Copy each of the entries below word for word, keeping every line, number, and punctuation mark unchanged.

┌──

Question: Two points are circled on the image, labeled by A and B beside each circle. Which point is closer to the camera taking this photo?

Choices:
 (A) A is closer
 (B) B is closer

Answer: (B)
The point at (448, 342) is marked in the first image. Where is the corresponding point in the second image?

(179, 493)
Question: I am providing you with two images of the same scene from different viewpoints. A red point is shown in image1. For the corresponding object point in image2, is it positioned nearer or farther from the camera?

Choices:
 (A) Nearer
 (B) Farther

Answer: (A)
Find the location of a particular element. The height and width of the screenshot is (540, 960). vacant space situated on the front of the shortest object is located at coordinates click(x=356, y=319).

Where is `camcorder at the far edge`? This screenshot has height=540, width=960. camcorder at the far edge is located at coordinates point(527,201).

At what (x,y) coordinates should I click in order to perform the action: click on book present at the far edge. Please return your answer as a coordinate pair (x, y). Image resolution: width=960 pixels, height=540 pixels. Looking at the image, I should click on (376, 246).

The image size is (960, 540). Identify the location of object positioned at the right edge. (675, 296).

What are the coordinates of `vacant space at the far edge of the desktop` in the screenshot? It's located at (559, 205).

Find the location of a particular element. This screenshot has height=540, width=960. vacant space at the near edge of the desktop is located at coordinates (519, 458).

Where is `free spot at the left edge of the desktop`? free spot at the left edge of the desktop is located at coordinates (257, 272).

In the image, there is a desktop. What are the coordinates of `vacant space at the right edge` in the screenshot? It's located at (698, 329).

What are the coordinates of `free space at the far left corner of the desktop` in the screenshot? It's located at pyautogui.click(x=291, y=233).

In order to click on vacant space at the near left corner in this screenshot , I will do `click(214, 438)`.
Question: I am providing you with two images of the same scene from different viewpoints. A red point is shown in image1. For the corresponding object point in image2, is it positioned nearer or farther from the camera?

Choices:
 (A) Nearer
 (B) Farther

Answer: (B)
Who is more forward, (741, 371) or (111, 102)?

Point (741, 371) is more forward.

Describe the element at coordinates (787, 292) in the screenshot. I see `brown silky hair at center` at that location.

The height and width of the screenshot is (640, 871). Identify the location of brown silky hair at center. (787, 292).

└──

• **PROBLEM SOLUTION**
Question: Two points are circled on the image, labeled by A and B beside each circle. Which point is closer to the camera taking this photo?

Choices:
 (A) A is closer
 (B) B is closer

Answer: (B)
The point at (448, 342) is marked in the first image. Where is the corresponding point in the second image?

(179, 493)
Question: I am providing you with two images of the same scene from different viewpoints. A red point is shown in image1. For the corresponding object point in image2, is it positioned nearer or farther from the camera?

Choices:
 (A) Nearer
 (B) Farther

Answer: (A)
Find the location of a particular element. The height and width of the screenshot is (540, 960). vacant space situated on the front of the shortest object is located at coordinates click(x=356, y=319).

Where is `camcorder at the far edge`? This screenshot has height=540, width=960. camcorder at the far edge is located at coordinates point(527,201).

At what (x,y) coordinates should I click in order to perform the action: click on book present at the far edge. Please return your answer as a coordinate pair (x, y). Image resolution: width=960 pixels, height=540 pixels. Looking at the image, I should click on (376, 246).

The image size is (960, 540). Identify the location of object positioned at the right edge. (675, 296).

What are the coordinates of `vacant space at the far edge of the desktop` in the screenshot? It's located at (559, 205).

Find the location of a particular element. This screenshot has height=540, width=960. vacant space at the near edge of the desktop is located at coordinates (519, 458).

Where is `free spot at the left edge of the desktop`? free spot at the left edge of the desktop is located at coordinates (257, 272).

In the image, there is a desktop. What are the coordinates of `vacant space at the right edge` in the screenshot? It's located at (698, 329).

What are the coordinates of `free space at the far left corner of the desktop` in the screenshot? It's located at pyautogui.click(x=291, y=233).

In order to click on vacant space at the near left corner in this screenshot , I will do `click(214, 438)`.
Question: I am providing you with two images of the same scene from different viewpoints. A red point is shown in image1. For the corresponding object point in image2, is it positioned nearer or farther from the camera?

Choices:
 (A) Nearer
 (B) Farther

Answer: (B)
Who is more forward, (741, 371) or (111, 102)?

Point (741, 371) is more forward.

Describe the element at coordinates (787, 292) in the screenshot. I see `brown silky hair at center` at that location.

The height and width of the screenshot is (640, 871). Identify the location of brown silky hair at center. (787, 292).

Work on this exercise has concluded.